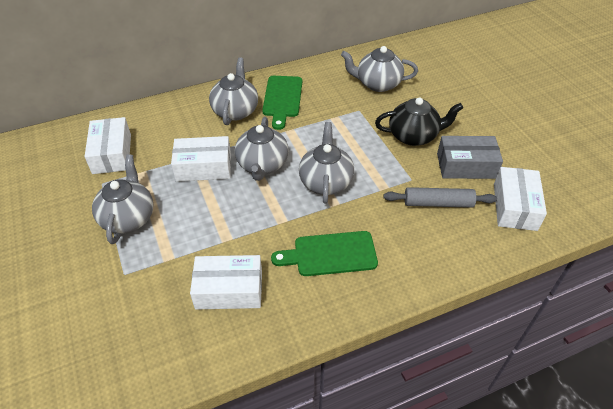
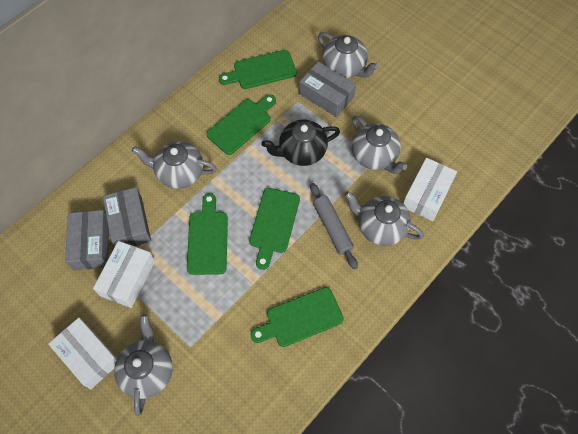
green cutting board: 2 -> 5
grey box: 1 -> 3
white box: 4 -> 3

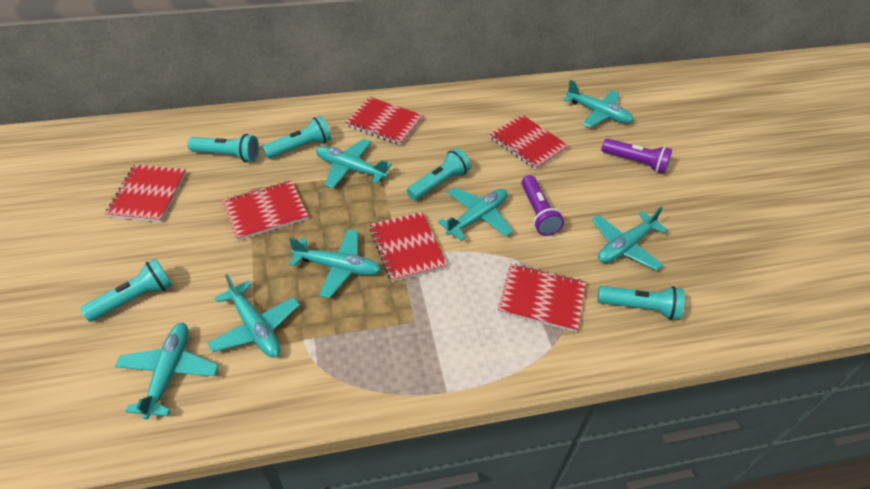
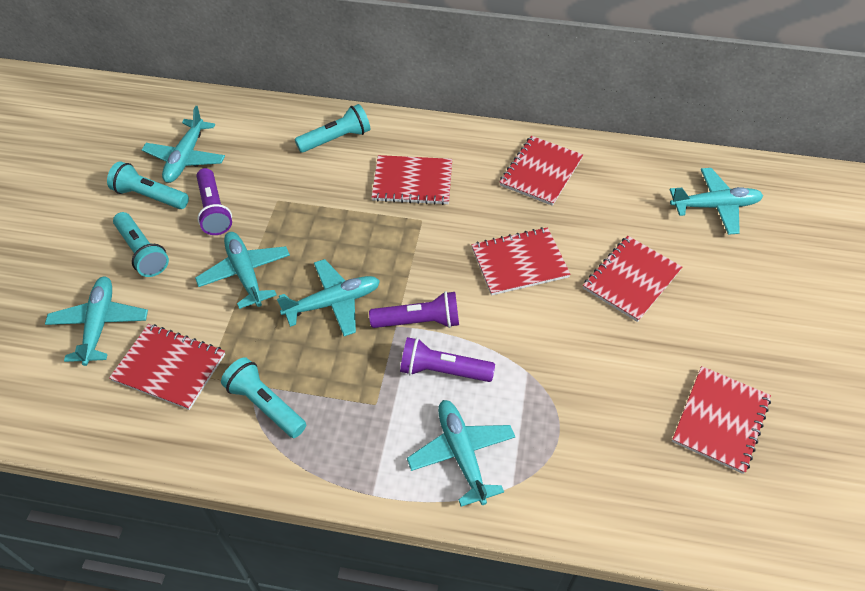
purple flashlight: 2 -> 3
turquoise flashlight: 5 -> 4
turquoise plane: 7 -> 6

## TASK TO COMPLETE
An answer that restates all the entries exactly and drops the images is what is needed.

## SOLVED PROBLEM
green cutting board: 2 -> 5
grey box: 1 -> 3
white box: 4 -> 3

purple flashlight: 2 -> 3
turquoise flashlight: 5 -> 4
turquoise plane: 7 -> 6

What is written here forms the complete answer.